- _ABOUT THIS TASK_
The answer should be one number: how many lines in the records below contain the word "slope".

(Object change descriptions)
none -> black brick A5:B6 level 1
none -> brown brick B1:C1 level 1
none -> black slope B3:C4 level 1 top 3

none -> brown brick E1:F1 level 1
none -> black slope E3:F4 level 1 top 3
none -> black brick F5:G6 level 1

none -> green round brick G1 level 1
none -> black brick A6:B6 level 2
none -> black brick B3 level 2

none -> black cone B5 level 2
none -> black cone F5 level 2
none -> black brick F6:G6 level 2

- _RESULT OF THIS EXERCISE_
2